··· SUPPLIED RECORDS

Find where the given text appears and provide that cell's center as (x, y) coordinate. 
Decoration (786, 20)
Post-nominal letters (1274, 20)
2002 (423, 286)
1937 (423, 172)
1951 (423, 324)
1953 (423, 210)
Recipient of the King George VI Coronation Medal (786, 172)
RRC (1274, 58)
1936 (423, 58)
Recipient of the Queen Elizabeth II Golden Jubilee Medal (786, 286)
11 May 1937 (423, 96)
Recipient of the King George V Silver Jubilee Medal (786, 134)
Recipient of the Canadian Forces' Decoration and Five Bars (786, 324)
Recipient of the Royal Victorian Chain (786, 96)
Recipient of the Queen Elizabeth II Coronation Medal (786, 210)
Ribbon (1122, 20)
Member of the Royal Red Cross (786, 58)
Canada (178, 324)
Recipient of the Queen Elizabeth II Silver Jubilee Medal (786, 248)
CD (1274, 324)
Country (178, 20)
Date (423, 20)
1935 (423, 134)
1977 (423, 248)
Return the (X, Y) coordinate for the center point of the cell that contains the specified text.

······
··· SUPPLIED RECORDS

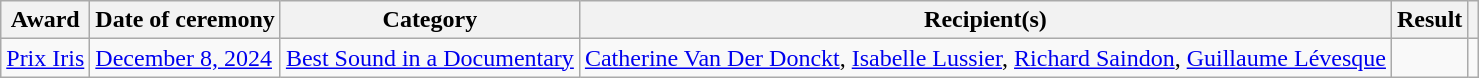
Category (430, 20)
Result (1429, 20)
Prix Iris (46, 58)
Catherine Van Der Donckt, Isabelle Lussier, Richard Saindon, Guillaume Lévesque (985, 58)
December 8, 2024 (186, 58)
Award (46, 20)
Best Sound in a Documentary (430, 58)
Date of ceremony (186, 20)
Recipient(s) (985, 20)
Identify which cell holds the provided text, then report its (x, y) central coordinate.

······

*TO BE DONE:*
Render as a numbered list the listing lines running from the line with "Find where the" up to and including the line with "Return the (X, Y)", leaving out any blank lines.

*RESULT FOR THIS EXERCISE:*
1. Find where the given text appears and provide that cell's center as (x, y) coordinate. 
2. Decoration (786, 20)
3. Post-nominal letters (1274, 20)
4. 2002 (423, 286)
5. 1937 (423, 172)
6. 1951 (423, 324)
7. 1953 (423, 210)
8. Recipient of the King George VI Coronation Medal (786, 172)
9. RRC (1274, 58)
10. 1936 (423, 58)
11. Recipient of the Queen Elizabeth II Golden Jubilee Medal (786, 286)
12. 11 May 1937 (423, 96)
13. Recipient of the King George V Silver Jubilee Medal (786, 134)
14. Recipient of the Canadian Forces' Decoration and Five Bars (786, 324)
15. Recipient of the Royal Victorian Chain (786, 96)
16. Recipient of the Queen Elizabeth II Coronation Medal (786, 210)
17. Ribbon (1122, 20)
18. Member of the Royal Red Cross (786, 58)
19. Canada (178, 324)
20. Recipient of the Queen Elizabeth II Silver Jubilee Medal (786, 248)
21. CD (1274, 324)
22. Country (178, 20)
23. Date (423, 20)
24. 1935 (423, 134)
25. 1977 (423, 248)
26. Return the (X, Y) coordinate for the center point of the cell that contains the specified text.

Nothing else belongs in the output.